Required work: With pictures left out, copy exactly every line from the one containing "grey slope D5:E8" through the end of the material.
*** Opening of Data supplied ***
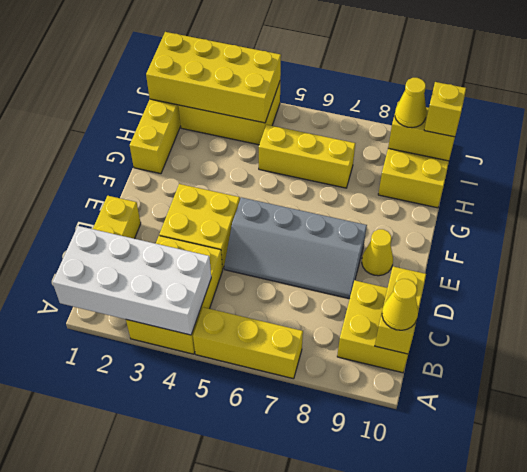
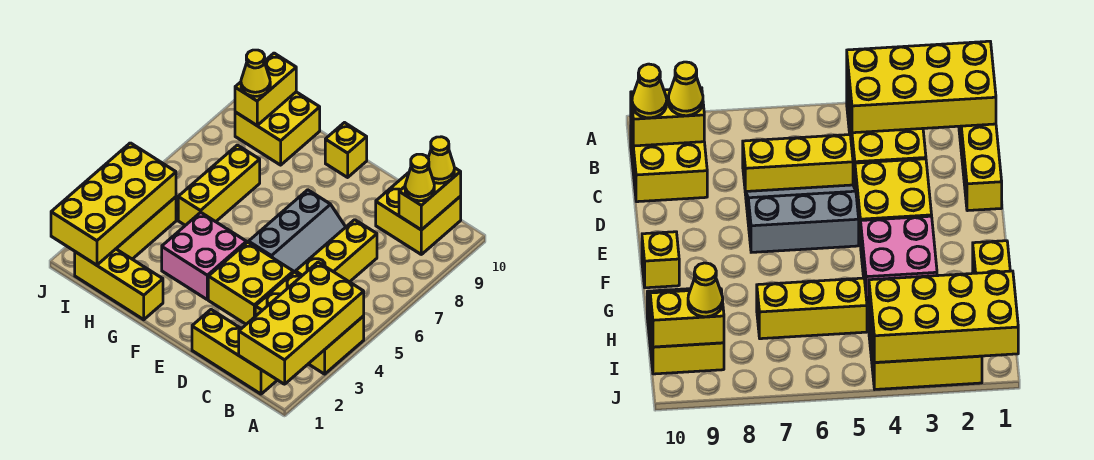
white brick A1:B4 level 2 -> yellow brick A1:B4 level 2
yellow brick A5:A7 level 1 -> yellow brick C5:C7 level 1
yellow brick B10:C10 level 2 -> yellow brick B9:B10 level 2
grey slope D5:E8 level 1 top E -> grey slope D5:E7 level 1 top E
yellow cone E9 level 1 -> yellow cone B9 level 3
none -> pink brick F3:G4 level 1
yellow brick I10 level 3 -> yellow brick F10 level 1

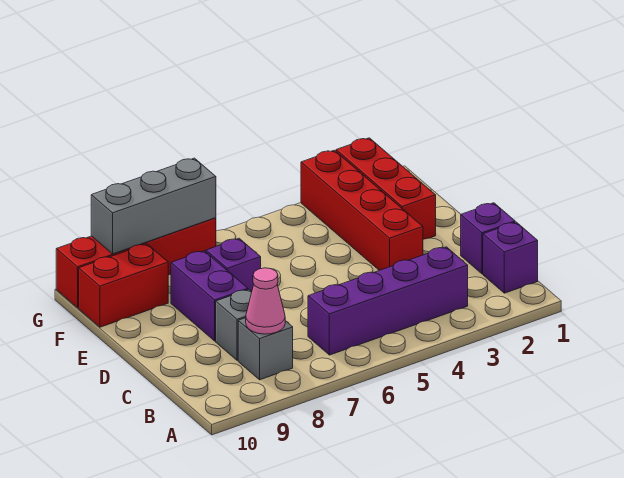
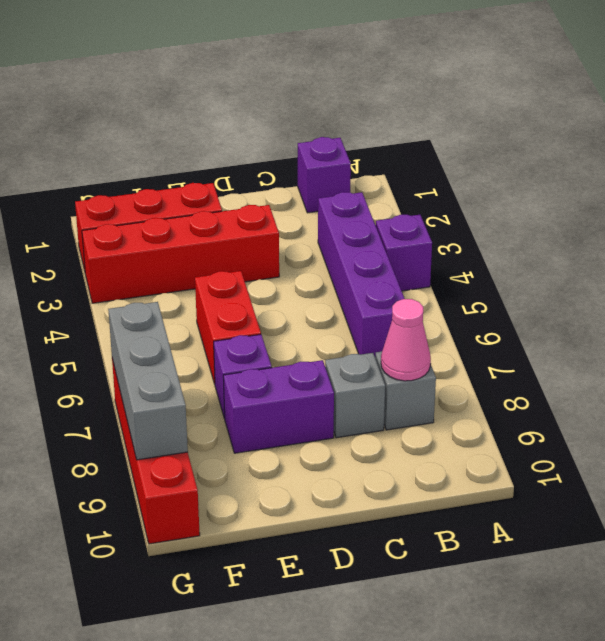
purple brick C1 level 1 -> purple brick A4 level 1
red brick F9:F10 level 1 -> red brick E5:E6 level 1

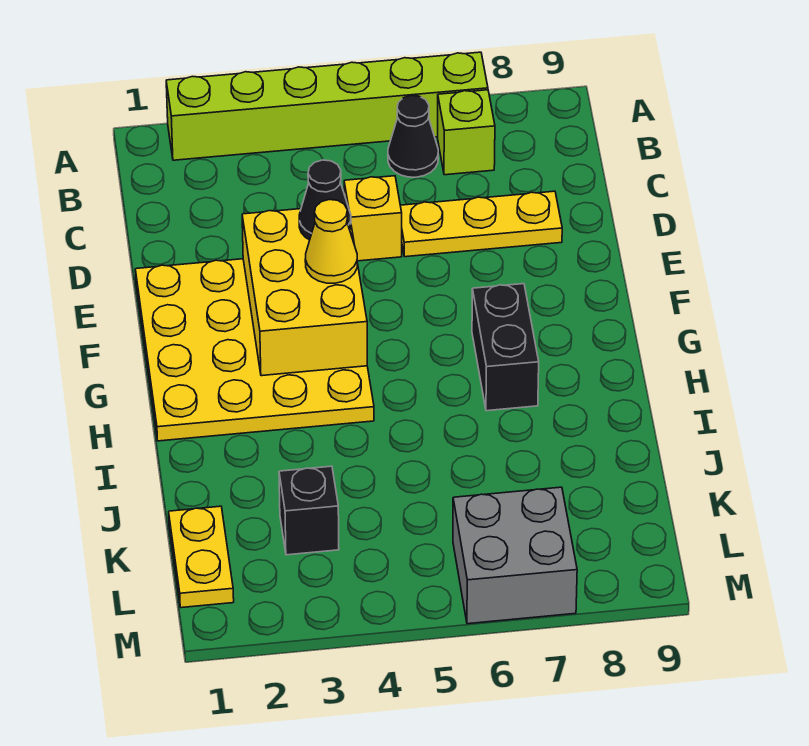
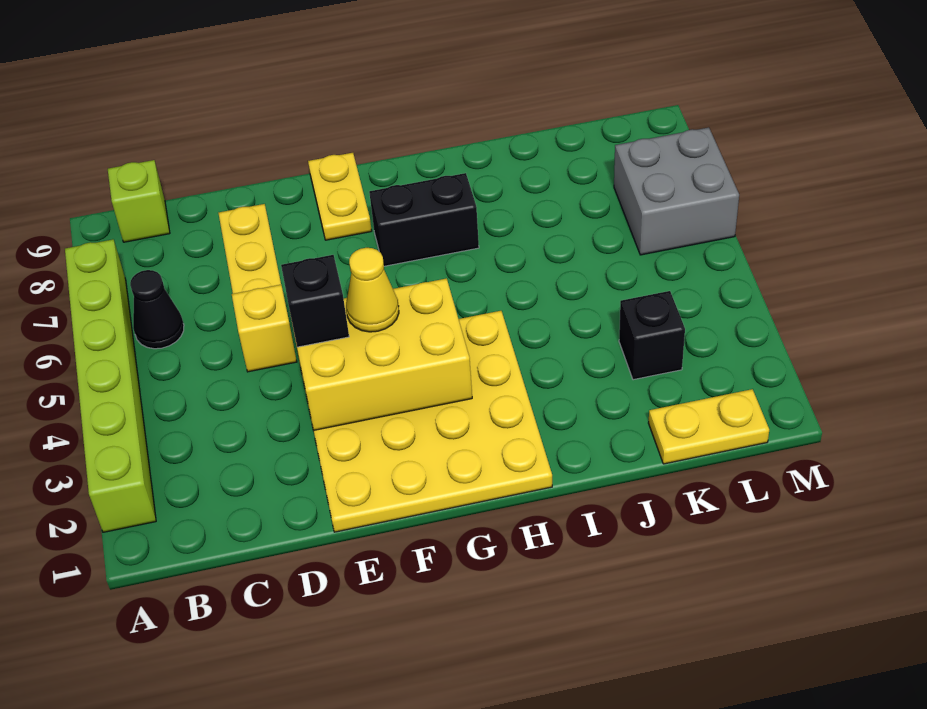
lime brick B7 level 1 -> lime brick B9 level 1
black cone E4 level 3 -> black brick E4 level 3
none -> yellow plate F8:F9 level 1

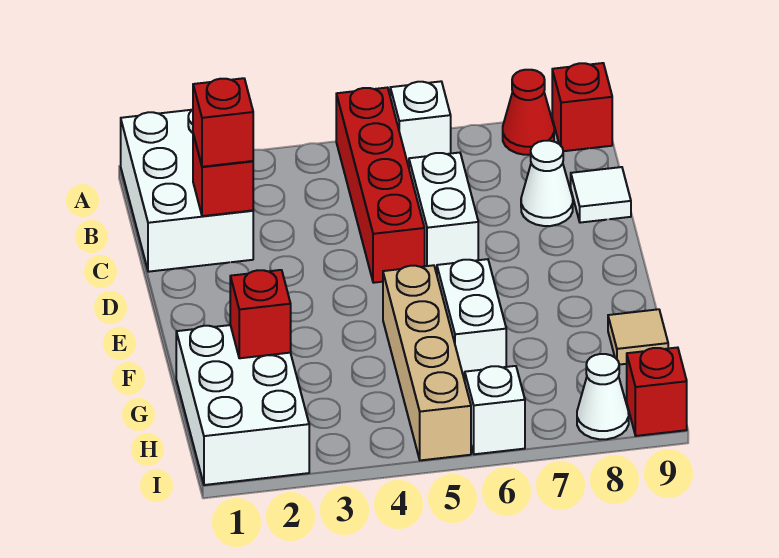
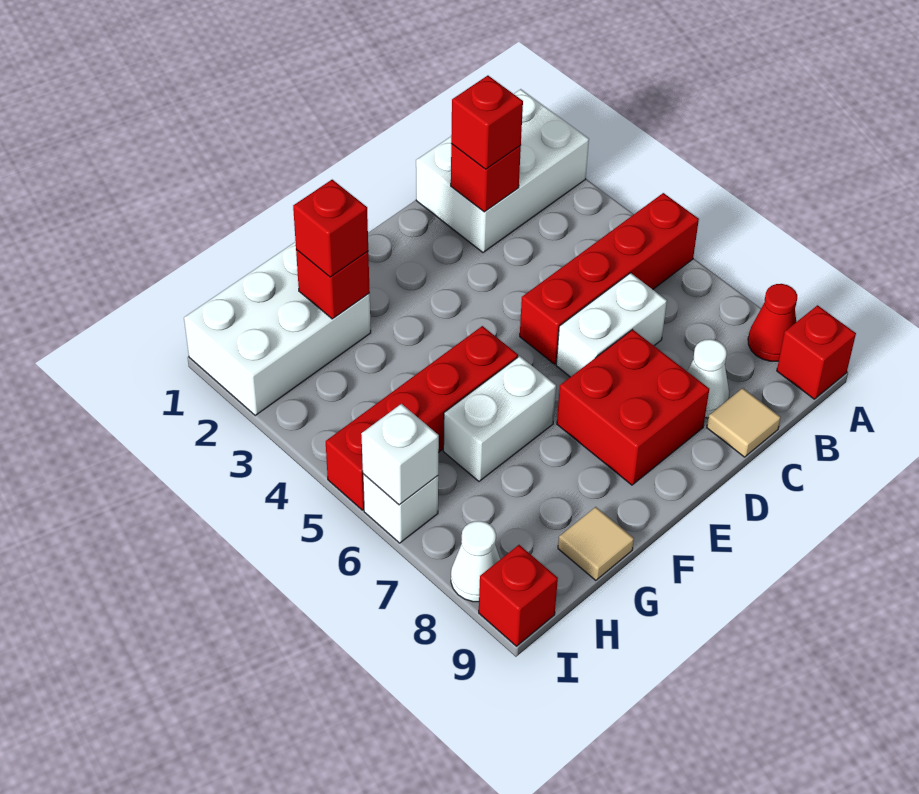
white brick A6 level 1 -> white brick I6 level 2
white tile C9 level 1 -> tan tile C9 level 1
none -> red brick D7:E8 level 1
tan brick F5:I5 level 1 -> red brick F5:I5 level 1
none -> red brick G2 level 3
*** Close of Data supplied ***
Response:
grey slope D5:E8 level 1 top E -> grey slope D5:E7 level 1 top E
yellow cone E9 level 1 -> yellow cone B9 level 3
none -> pink brick F3:G4 level 1
yellow brick I10 level 3 -> yellow brick F10 level 1

purple brick C1 level 1 -> purple brick A4 level 1
red brick F9:F10 level 1 -> red brick E5:E6 level 1

lime brick B7 level 1 -> lime brick B9 level 1
black cone E4 level 3 -> black brick E4 level 3
none -> yellow plate F8:F9 level 1

white brick A6 level 1 -> white brick I6 level 2
white tile C9 level 1 -> tan tile C9 level 1
none -> red brick D7:E8 level 1
tan brick F5:I5 level 1 -> red brick F5:I5 level 1
none -> red brick G2 level 3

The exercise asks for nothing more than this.